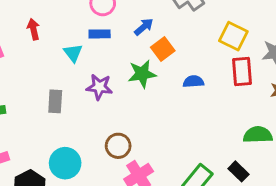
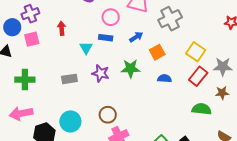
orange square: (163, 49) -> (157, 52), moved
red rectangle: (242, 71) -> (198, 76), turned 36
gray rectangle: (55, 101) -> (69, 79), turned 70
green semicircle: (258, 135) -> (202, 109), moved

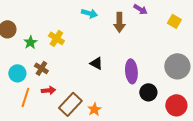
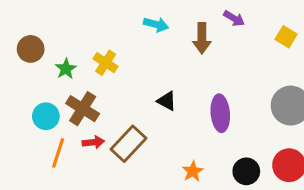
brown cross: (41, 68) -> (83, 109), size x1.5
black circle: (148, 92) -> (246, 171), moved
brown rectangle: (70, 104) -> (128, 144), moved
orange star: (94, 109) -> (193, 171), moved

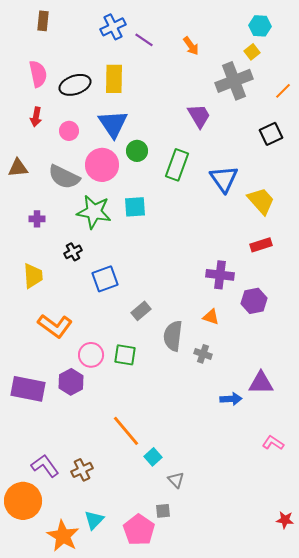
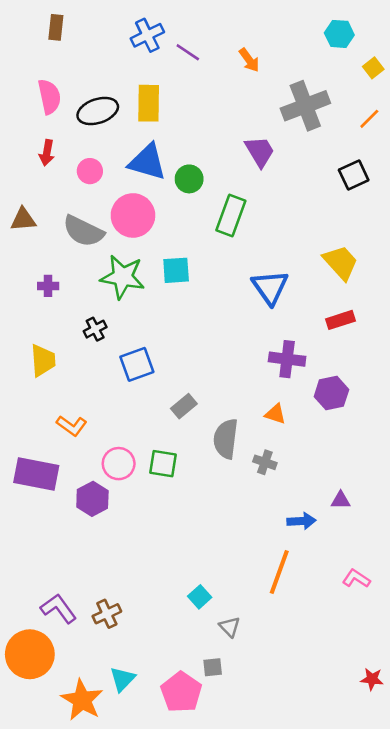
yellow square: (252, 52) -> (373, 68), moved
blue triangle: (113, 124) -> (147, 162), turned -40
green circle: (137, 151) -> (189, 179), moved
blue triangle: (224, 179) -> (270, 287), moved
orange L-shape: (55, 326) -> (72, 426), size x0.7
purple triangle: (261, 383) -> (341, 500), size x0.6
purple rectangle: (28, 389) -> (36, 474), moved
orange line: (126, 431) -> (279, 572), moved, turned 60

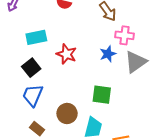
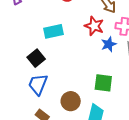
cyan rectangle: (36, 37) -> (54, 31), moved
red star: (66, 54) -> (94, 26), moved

* * *

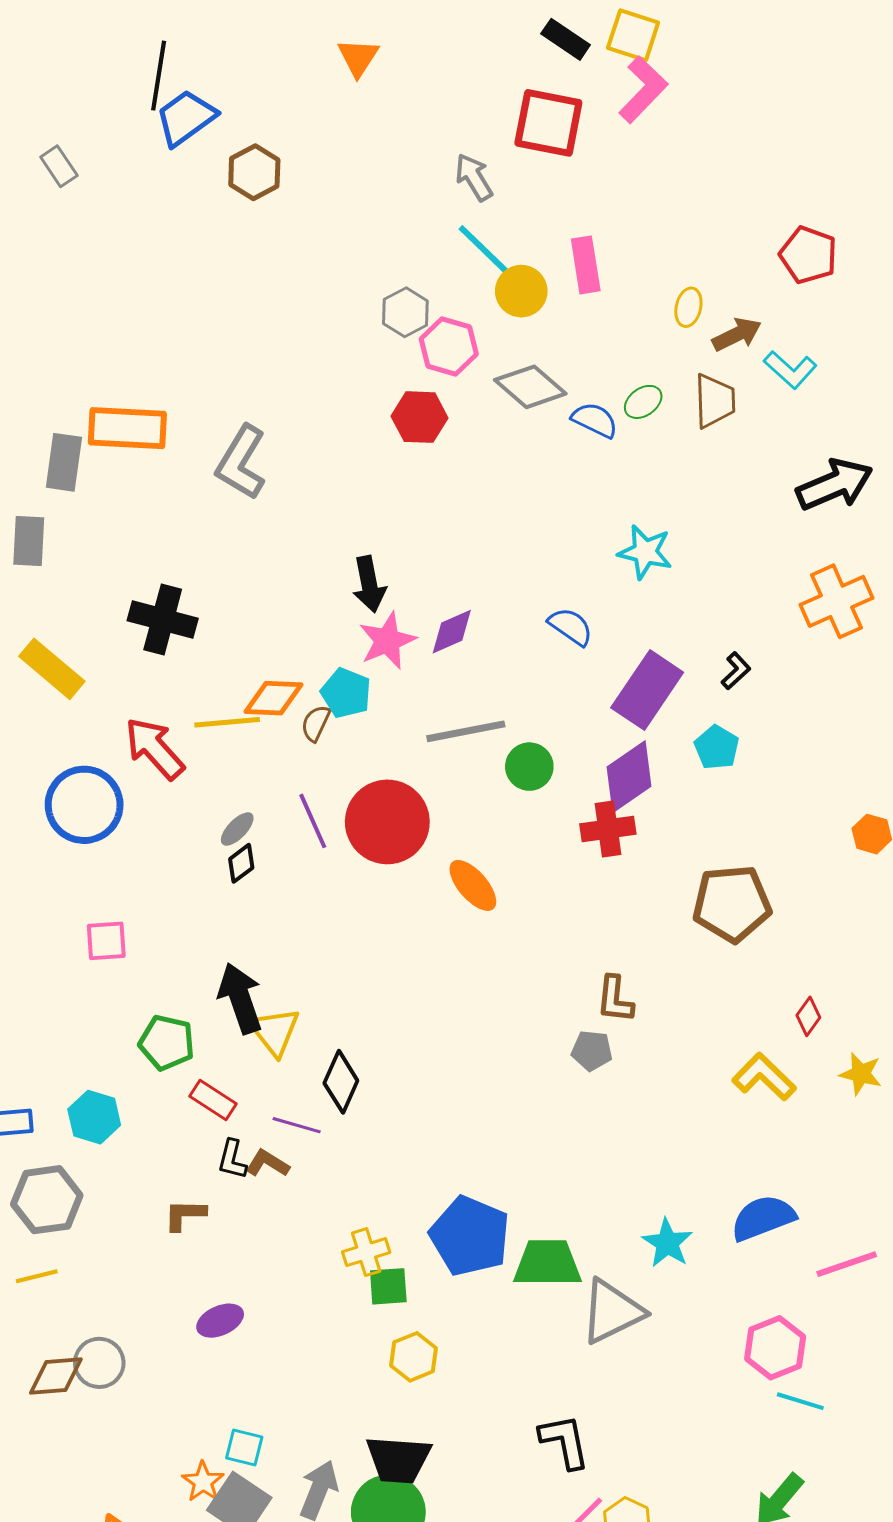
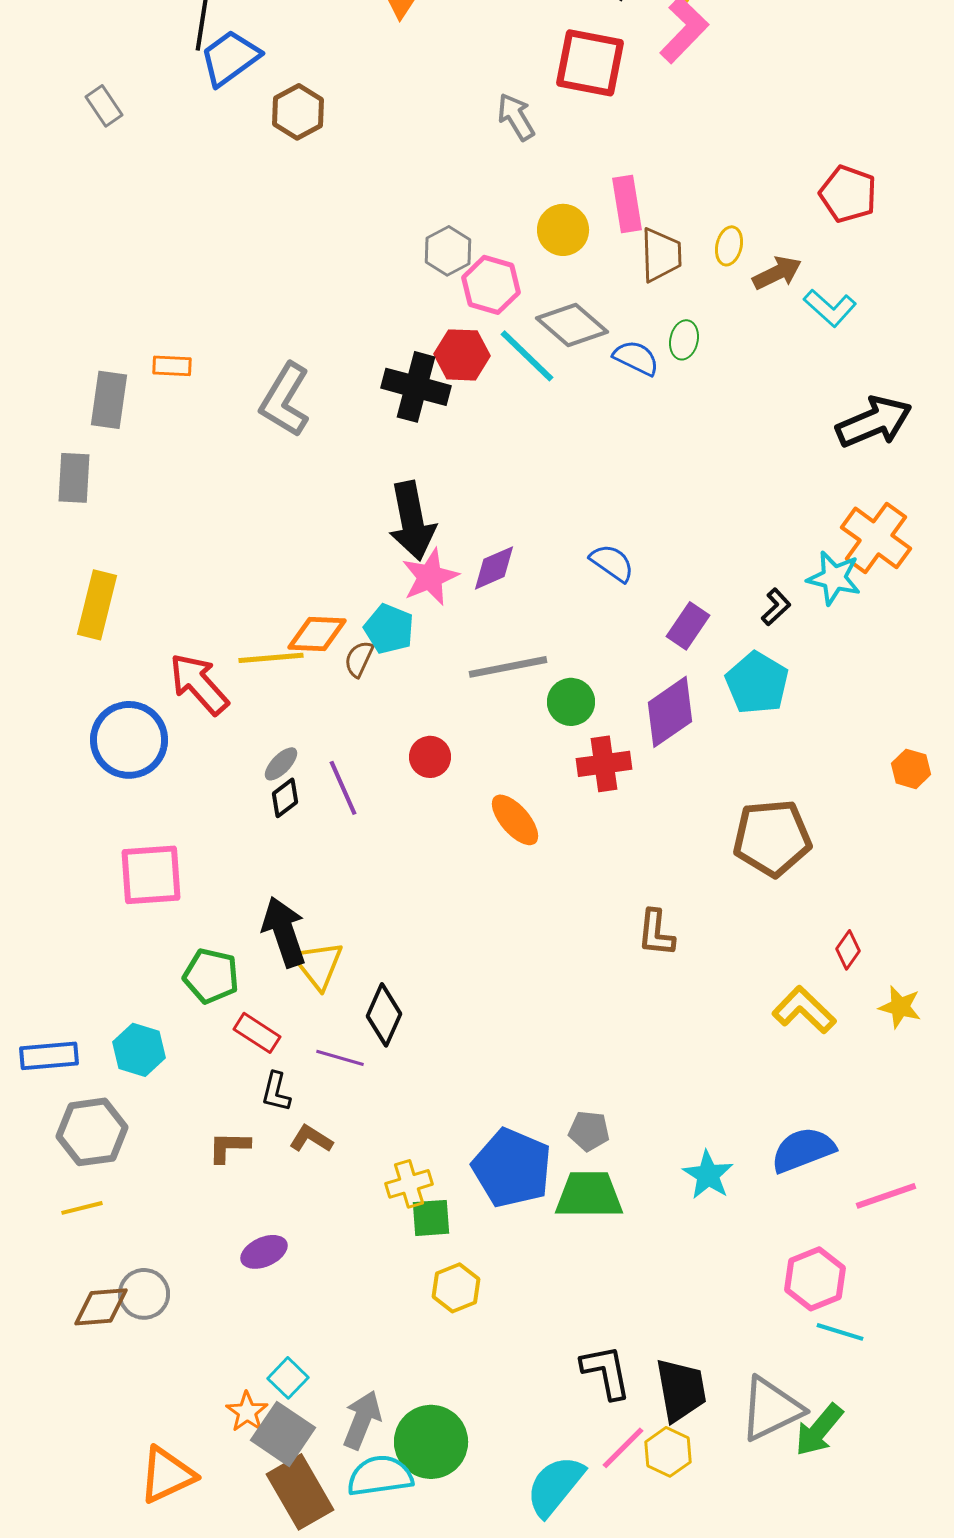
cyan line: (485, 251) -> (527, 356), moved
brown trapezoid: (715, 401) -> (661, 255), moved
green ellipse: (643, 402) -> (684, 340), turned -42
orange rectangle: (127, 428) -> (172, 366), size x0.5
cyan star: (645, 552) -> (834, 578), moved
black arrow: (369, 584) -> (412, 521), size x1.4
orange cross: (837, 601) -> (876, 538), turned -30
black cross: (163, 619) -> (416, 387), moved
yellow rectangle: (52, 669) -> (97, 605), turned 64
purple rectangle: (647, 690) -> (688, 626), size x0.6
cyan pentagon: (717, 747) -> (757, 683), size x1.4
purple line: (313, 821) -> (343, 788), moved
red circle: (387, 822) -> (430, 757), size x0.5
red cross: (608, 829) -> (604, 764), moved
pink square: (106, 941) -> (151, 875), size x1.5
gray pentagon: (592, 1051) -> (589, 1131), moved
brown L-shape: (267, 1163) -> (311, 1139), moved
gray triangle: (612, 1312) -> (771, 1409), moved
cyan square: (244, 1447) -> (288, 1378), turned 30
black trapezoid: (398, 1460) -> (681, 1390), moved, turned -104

---

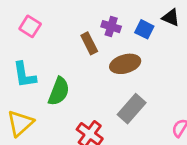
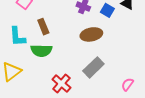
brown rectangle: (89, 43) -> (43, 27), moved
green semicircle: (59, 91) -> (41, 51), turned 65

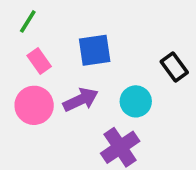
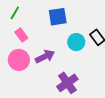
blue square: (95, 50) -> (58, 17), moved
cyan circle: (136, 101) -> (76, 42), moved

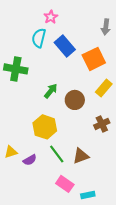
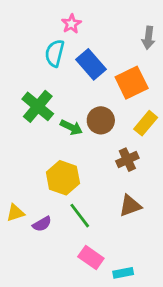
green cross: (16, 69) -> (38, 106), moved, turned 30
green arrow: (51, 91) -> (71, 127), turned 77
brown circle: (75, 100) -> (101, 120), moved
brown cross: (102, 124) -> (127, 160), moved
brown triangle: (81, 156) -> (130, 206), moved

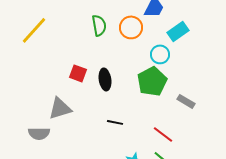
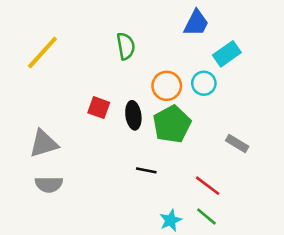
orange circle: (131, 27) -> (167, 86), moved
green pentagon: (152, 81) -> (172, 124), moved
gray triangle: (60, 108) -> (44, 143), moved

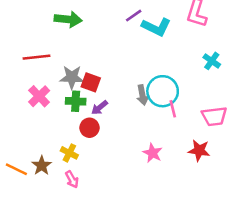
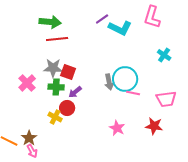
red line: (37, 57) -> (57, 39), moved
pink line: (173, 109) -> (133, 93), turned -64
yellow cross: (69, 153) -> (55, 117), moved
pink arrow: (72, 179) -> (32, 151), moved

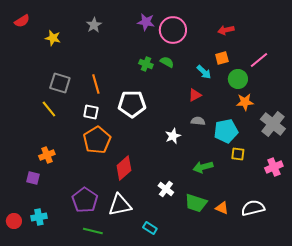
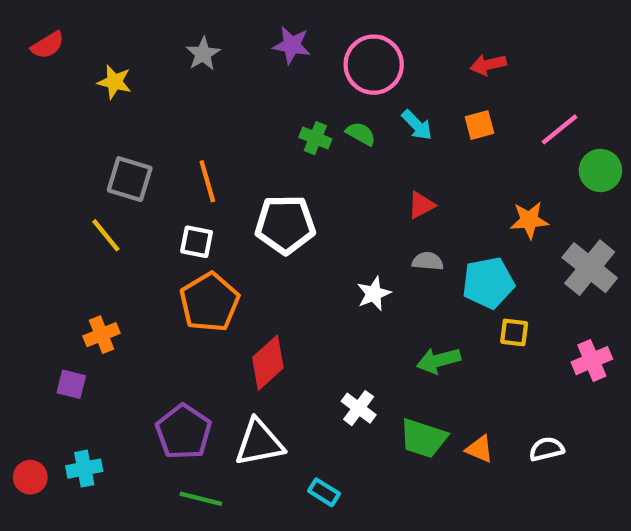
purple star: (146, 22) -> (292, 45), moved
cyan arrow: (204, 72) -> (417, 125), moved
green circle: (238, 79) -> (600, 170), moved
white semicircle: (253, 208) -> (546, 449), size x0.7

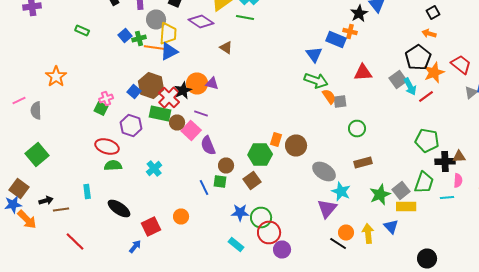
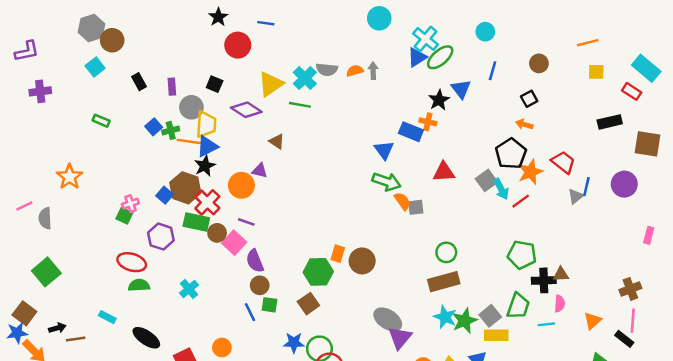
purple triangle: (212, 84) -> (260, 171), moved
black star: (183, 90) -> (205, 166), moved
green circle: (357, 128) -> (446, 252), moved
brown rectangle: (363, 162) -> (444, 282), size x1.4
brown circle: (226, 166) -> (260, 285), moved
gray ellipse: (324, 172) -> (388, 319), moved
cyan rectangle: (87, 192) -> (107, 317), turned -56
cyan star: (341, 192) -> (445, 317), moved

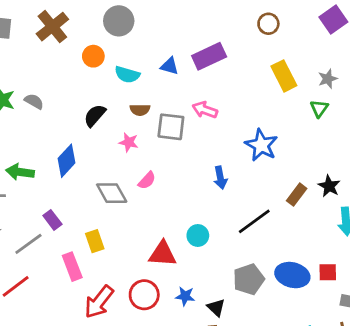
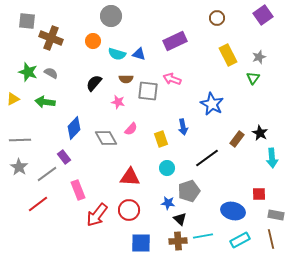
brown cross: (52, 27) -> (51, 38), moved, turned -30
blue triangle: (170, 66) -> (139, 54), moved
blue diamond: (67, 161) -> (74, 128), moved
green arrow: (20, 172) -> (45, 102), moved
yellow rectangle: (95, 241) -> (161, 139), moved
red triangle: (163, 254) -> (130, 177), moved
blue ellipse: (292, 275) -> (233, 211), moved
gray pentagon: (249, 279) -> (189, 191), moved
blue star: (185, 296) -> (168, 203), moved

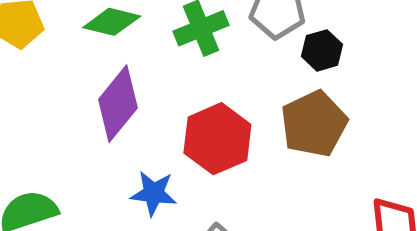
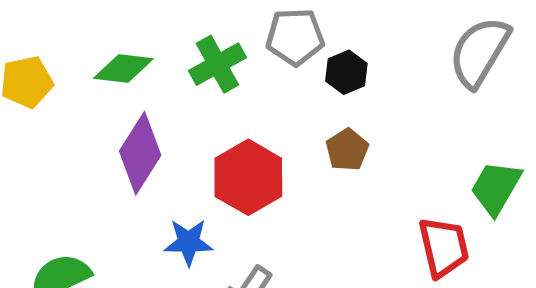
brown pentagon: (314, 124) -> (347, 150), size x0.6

Task goal ::
In the listing above, find the line with "orange square: (163, 49) -> (157, 52), moved" and the line with "yellow square: (252, 52) -> (373, 68), moved". Set down exactly those lines and everything between them, skipping pictures.

Task response ::
orange square: (163, 49) -> (157, 52), moved
red rectangle: (242, 71) -> (198, 76), turned 36
gray rectangle: (55, 101) -> (69, 79), turned 70
green semicircle: (258, 135) -> (202, 109), moved

brown cross: (41, 68) -> (83, 109), size x1.5
black circle: (148, 92) -> (246, 171), moved
brown rectangle: (70, 104) -> (128, 144), moved
orange star: (94, 109) -> (193, 171), moved

yellow square: (252, 52) -> (373, 68), moved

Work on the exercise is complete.